= Exercise description =
Nothing should appear in the answer except the lines from the one with "red donut: 0 -> 1" through the end of the listing below, transcribed exactly and without pictures.

= Input material =

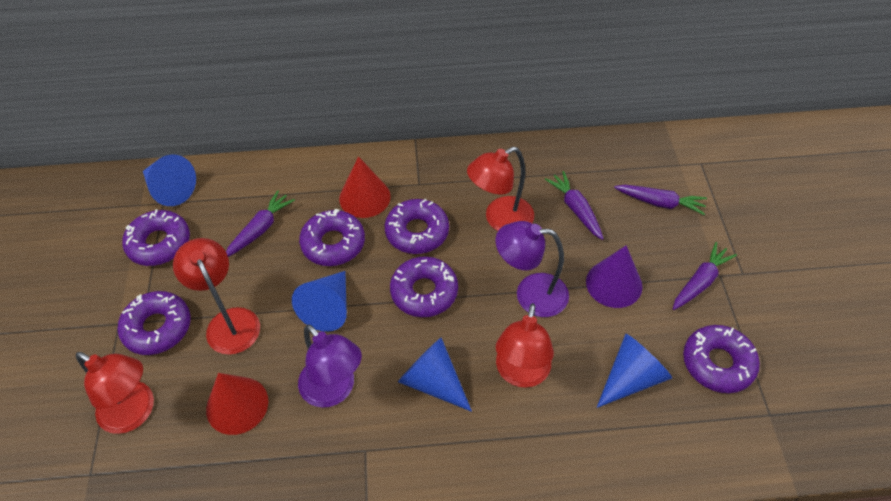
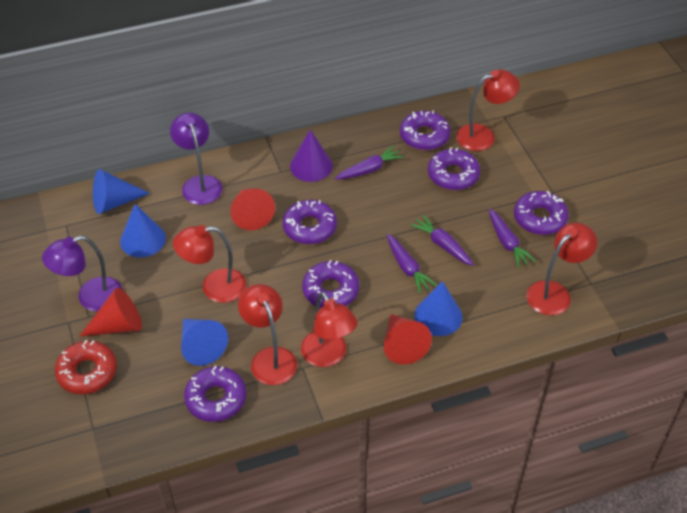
red cone: 2 -> 3
red donut: 0 -> 1
red lamp: 4 -> 5

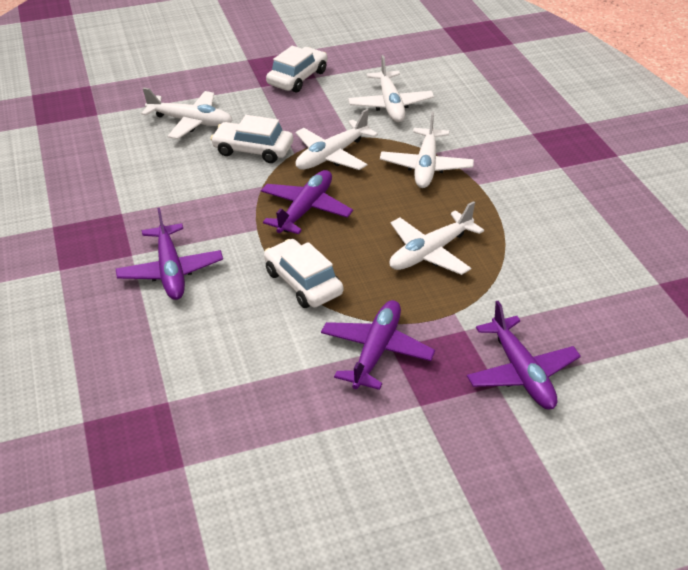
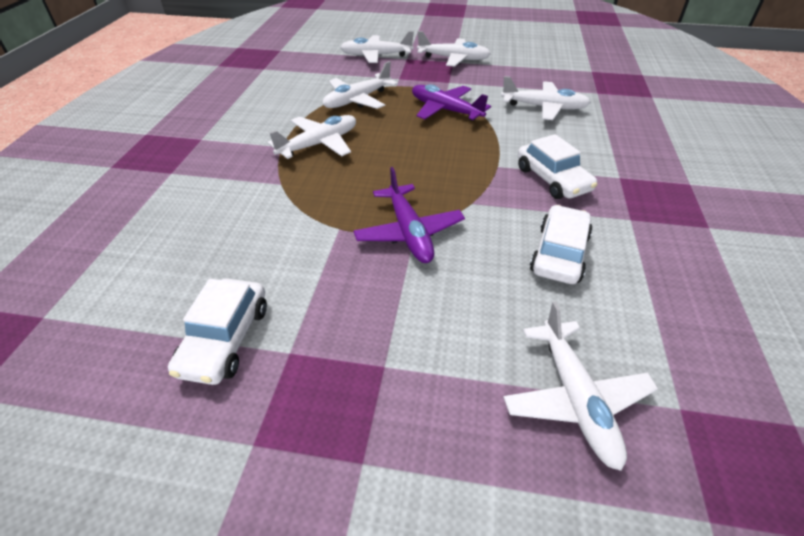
purple plane: 4 -> 2
white plane: 5 -> 6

= Solution to this problem =
red donut: 0 -> 1
red lamp: 4 -> 5

purple plane: 4 -> 2
white plane: 5 -> 6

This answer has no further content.